> Directions for this task: Print every record below exactly as it stands, but leave out the pictures.

[Items from a data source]
# # # # # # #

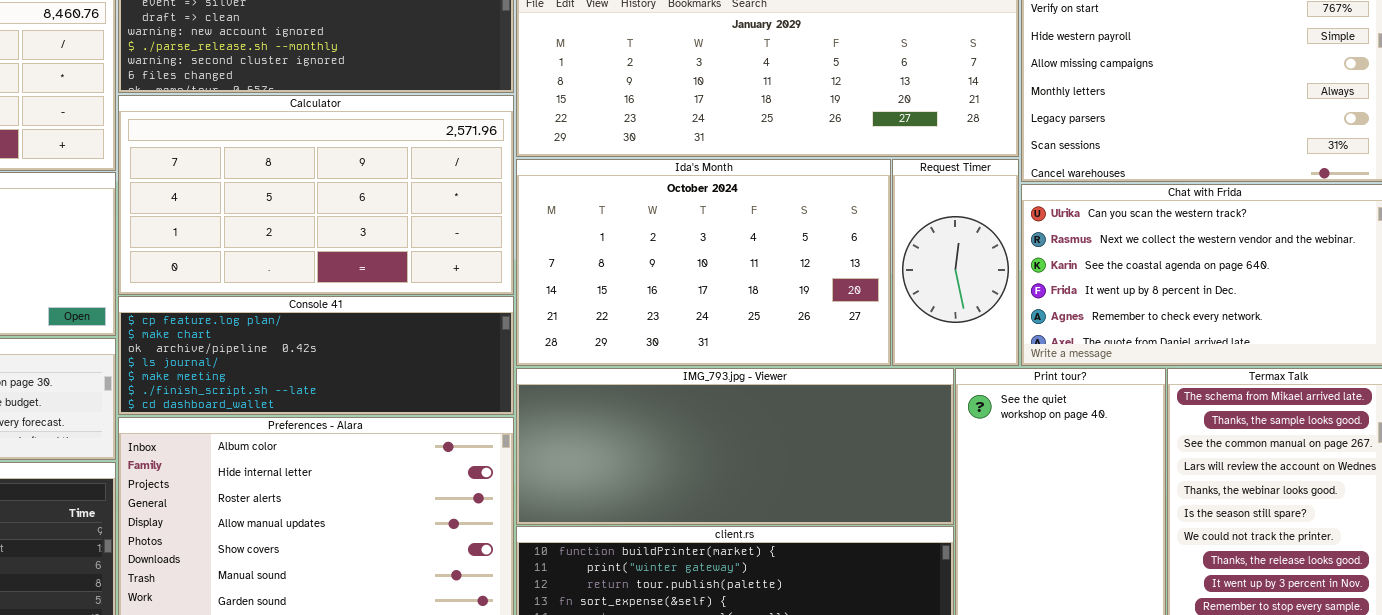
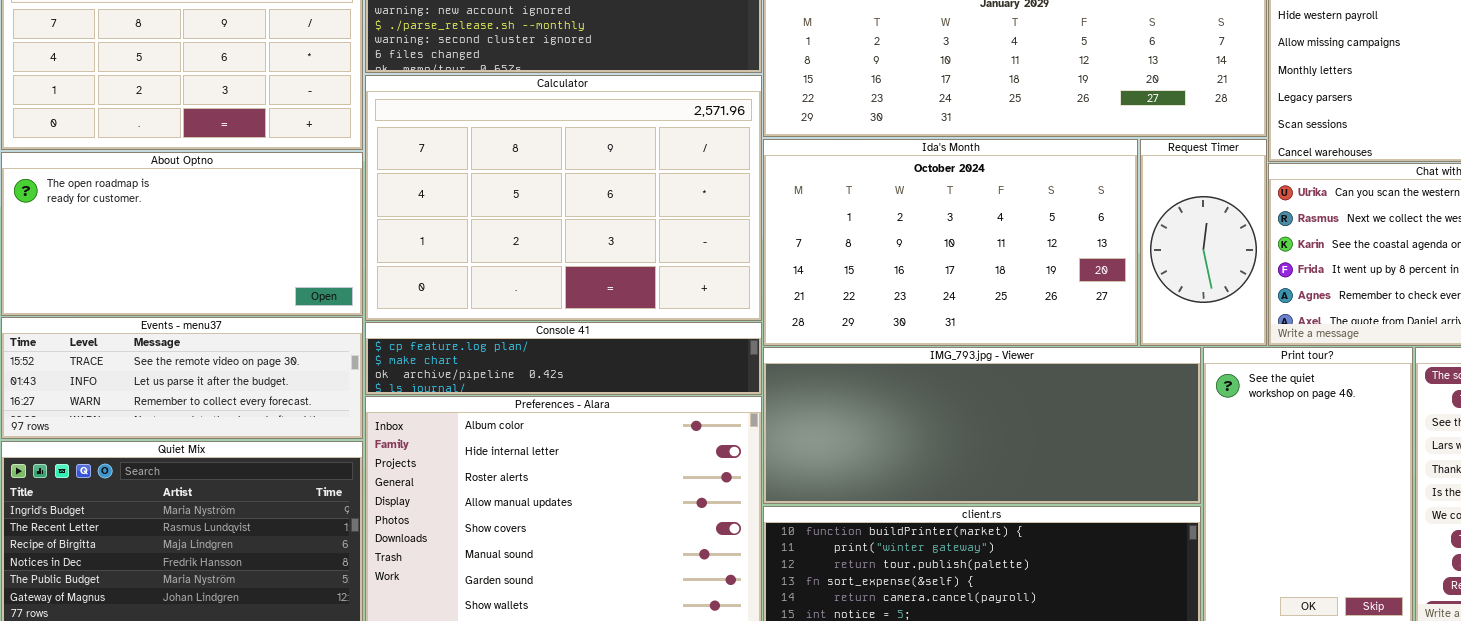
Calculator: [118,95,514,295] -> [365,75,762,321], resized
Console 41: [118,296,514,415] -> [365,322,762,395], resized

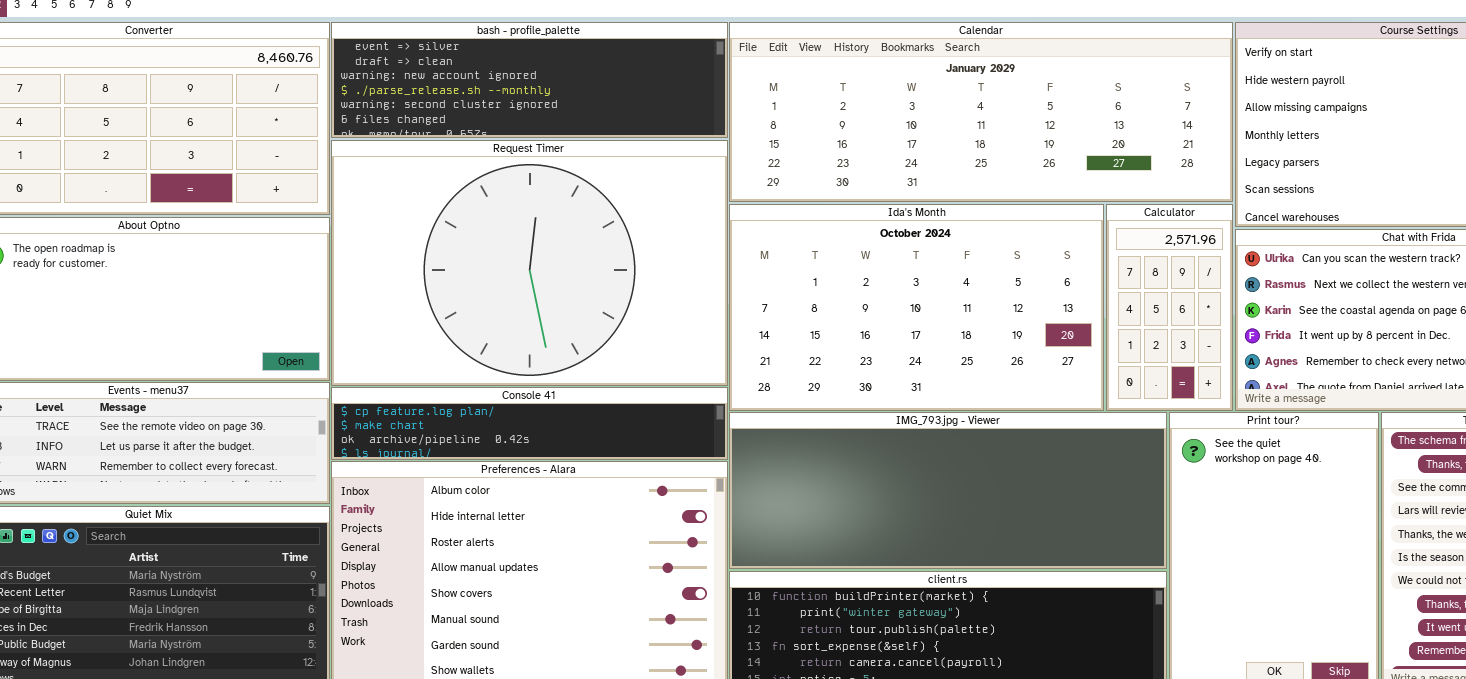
Calculator: [365,75,762,321] -> [1106,204,1233,411], moved, resized
Request Timer: [1140,139,1267,346] -> [331,140,728,386], moved, resized

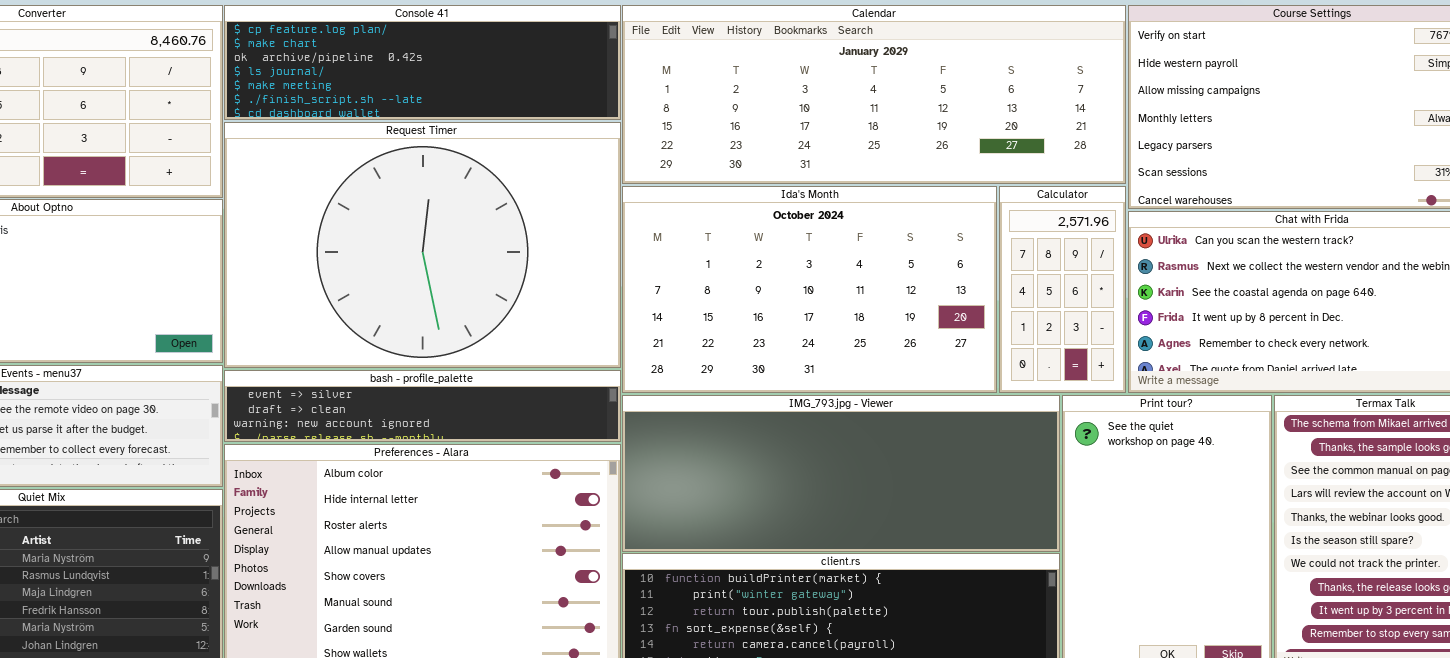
bash - profile_palette: [331,22,728,138] -> [224,370,621,442], moved, resized
Console 41: [331,387,728,460] -> [224,5,621,120], moved, resized

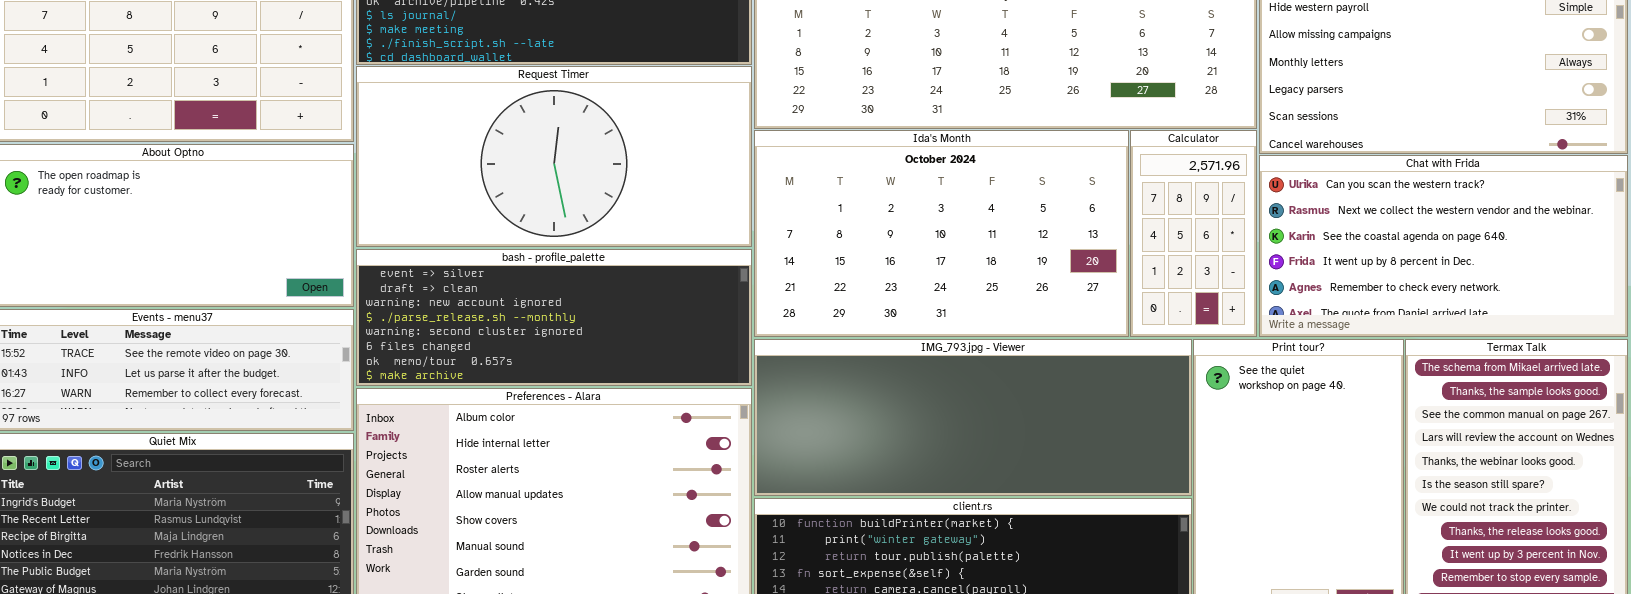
Request Timer: [224,122,621,368] -> [356,66,752,247], resized
bash - profile_palette: [224,370,621,442] -> [356,249,752,386], resized

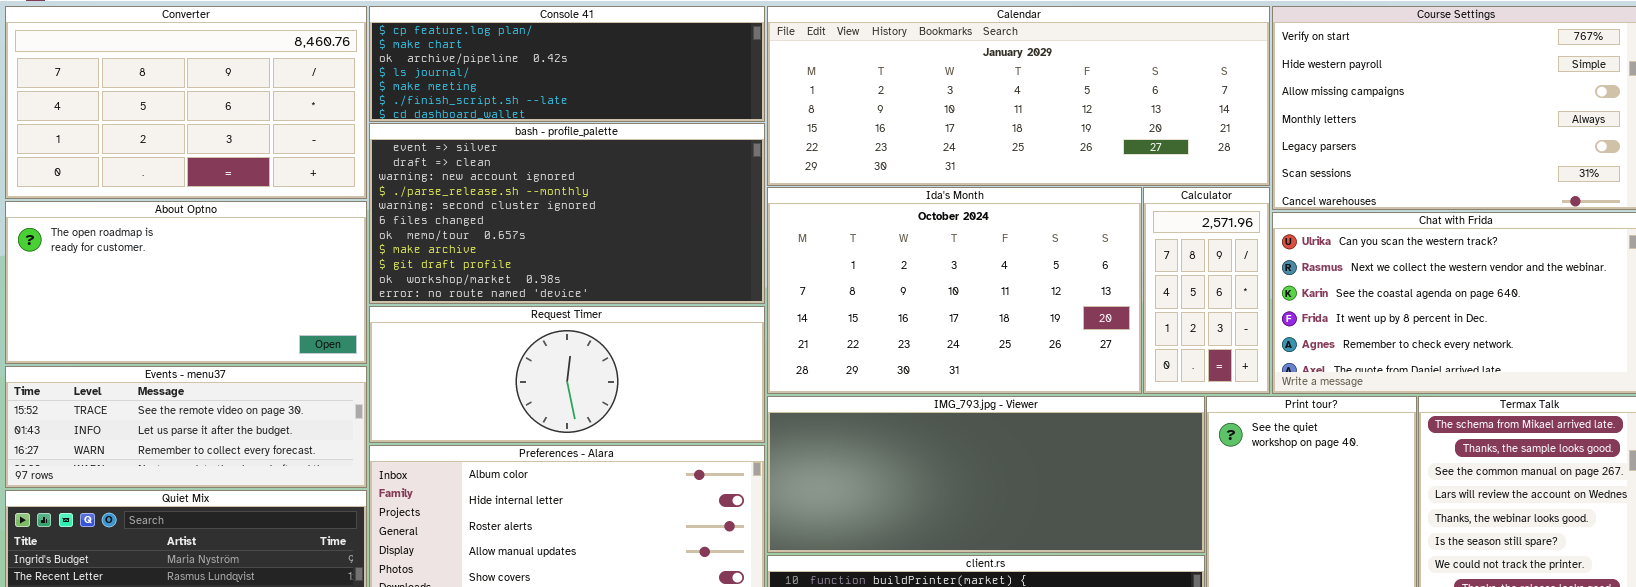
Request Timer: [356,66,752,247] -> [369,306,765,443], moved, resized
bash - profile_palette: [356,249,752,386] -> [369,123,765,304], moved, resized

# # # # # # #

> Reply to the exercise:
Calculator: [118,95,514,295] -> [365,75,762,321], resized
Console 41: [118,296,514,415] -> [365,322,762,395], resized

Calculator: [365,75,762,321] -> [1106,204,1233,411], moved, resized
Request Timer: [1140,139,1267,346] -> [331,140,728,386], moved, resized

bash - profile_palette: [331,22,728,138] -> [224,370,621,442], moved, resized
Console 41: [331,387,728,460] -> [224,5,621,120], moved, resized

Request Timer: [224,122,621,368] -> [356,66,752,247], resized
bash - profile_palette: [224,370,621,442] -> [356,249,752,386], resized

Request Timer: [356,66,752,247] -> [369,306,765,443], moved, resized
bash - profile_palette: [356,249,752,386] -> [369,123,765,304], moved, resized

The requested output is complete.